Task description: Reproduce, exactly, the lines of the material below from the line containing "red line: (22, 24) -> (15, 27), moved" through the line containing "gray arrow: (321, 79) -> (222, 52), moved", with both end lines included and nothing else.

Listed records:
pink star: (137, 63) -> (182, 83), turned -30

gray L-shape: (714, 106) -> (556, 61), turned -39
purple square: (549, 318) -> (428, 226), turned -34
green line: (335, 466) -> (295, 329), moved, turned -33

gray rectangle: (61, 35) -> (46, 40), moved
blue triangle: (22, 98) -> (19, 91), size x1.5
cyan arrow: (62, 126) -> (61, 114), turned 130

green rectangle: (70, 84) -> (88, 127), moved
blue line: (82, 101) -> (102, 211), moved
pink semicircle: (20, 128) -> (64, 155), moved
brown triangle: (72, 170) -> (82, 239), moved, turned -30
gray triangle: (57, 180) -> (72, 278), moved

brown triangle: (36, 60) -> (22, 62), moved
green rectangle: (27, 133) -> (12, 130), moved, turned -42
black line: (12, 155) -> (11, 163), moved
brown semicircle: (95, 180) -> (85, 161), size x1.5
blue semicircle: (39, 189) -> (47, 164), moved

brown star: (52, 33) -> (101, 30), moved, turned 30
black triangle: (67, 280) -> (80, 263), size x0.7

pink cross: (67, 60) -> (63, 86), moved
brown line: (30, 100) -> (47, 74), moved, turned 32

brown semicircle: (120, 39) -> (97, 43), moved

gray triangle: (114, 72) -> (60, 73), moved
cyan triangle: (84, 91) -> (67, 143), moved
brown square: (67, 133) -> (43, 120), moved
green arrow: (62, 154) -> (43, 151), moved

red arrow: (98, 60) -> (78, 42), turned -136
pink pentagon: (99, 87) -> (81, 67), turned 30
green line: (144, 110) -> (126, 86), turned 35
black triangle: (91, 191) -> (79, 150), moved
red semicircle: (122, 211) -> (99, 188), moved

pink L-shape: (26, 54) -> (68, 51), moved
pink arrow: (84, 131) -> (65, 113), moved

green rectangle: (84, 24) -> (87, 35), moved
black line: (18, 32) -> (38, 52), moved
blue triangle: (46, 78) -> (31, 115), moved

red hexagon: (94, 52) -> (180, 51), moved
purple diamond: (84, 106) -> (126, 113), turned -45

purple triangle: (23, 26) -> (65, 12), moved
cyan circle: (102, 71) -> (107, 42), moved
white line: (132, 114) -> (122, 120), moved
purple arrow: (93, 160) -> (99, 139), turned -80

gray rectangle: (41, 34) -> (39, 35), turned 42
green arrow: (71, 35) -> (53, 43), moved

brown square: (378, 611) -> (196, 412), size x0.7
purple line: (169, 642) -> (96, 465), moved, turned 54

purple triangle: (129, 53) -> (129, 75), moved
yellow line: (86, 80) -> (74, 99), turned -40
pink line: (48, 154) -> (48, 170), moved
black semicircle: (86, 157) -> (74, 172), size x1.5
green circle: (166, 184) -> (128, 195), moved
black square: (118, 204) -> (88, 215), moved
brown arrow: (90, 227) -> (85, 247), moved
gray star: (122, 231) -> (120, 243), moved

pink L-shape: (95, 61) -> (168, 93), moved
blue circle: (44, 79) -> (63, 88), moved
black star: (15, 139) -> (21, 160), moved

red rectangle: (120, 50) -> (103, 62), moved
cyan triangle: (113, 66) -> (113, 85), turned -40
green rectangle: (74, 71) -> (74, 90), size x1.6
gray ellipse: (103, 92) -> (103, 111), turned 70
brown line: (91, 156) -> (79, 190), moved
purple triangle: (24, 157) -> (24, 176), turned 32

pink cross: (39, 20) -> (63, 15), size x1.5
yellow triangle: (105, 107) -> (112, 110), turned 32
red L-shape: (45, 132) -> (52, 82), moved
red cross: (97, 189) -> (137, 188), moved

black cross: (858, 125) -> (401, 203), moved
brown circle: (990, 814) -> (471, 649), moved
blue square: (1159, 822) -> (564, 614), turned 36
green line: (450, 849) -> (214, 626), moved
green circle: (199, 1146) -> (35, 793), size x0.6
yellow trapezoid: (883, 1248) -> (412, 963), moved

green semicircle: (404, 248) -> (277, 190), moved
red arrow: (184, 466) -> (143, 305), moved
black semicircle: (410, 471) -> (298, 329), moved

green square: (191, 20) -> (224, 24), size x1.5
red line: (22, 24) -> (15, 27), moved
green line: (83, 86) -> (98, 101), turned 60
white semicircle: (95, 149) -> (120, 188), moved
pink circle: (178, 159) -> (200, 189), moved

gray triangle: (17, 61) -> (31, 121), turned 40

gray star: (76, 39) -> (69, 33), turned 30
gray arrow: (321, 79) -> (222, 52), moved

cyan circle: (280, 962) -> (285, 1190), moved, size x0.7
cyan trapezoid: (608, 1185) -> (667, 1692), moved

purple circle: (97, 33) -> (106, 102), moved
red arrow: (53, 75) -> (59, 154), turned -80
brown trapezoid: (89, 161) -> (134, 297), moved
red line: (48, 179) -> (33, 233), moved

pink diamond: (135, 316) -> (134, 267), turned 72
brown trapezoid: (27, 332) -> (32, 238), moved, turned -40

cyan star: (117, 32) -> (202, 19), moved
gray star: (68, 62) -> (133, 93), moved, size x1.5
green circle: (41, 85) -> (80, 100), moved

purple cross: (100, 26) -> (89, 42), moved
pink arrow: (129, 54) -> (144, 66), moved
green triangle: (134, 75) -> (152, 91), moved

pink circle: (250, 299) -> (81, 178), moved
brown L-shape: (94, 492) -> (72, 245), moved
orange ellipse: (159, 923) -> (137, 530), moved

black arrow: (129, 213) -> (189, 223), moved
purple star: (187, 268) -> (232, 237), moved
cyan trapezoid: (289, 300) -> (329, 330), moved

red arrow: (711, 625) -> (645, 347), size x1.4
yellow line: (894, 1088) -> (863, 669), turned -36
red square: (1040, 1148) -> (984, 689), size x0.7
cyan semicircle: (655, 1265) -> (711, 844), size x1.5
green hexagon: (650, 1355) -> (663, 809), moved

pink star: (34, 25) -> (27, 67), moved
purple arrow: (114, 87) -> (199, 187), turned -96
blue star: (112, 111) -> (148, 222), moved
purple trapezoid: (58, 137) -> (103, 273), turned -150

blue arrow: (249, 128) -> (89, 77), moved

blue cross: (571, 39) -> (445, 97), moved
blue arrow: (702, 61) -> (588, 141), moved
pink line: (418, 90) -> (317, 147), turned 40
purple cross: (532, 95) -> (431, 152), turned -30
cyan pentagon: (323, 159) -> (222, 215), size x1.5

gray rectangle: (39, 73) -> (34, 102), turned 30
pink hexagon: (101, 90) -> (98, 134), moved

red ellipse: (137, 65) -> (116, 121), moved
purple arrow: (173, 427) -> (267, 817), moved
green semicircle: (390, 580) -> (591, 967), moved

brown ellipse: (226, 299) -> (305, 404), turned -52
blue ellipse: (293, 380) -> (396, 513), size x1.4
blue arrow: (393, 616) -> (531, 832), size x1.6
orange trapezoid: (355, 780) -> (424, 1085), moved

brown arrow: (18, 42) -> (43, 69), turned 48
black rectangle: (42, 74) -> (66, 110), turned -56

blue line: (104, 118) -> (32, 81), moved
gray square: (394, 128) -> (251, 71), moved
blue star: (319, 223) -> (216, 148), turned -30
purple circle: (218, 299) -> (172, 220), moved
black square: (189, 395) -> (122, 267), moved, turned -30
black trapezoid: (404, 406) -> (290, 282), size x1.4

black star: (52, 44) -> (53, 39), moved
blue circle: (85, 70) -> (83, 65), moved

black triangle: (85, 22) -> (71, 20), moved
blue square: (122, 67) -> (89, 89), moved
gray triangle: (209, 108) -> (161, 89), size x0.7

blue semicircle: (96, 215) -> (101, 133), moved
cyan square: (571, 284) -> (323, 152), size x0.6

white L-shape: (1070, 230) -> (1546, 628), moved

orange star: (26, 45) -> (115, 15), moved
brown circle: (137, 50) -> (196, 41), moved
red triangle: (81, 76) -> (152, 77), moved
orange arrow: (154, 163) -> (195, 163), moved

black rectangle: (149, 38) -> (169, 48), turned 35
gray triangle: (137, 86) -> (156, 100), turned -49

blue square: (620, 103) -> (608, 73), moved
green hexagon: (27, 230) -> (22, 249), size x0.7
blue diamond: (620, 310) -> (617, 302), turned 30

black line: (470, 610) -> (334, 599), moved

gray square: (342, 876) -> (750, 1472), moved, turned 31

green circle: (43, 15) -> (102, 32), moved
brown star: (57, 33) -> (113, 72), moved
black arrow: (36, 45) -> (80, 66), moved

The completed task:
red line: (22, 24) -> (15, 27), moved
green line: (83, 86) -> (98, 101), turned 60
white semicircle: (95, 149) -> (120, 188), moved
pink circle: (178, 159) -> (200, 189), moved

gray triangle: (17, 61) -> (31, 121), turned 40

gray star: (76, 39) -> (69, 33), turned 30
gray arrow: (321, 79) -> (222, 52), moved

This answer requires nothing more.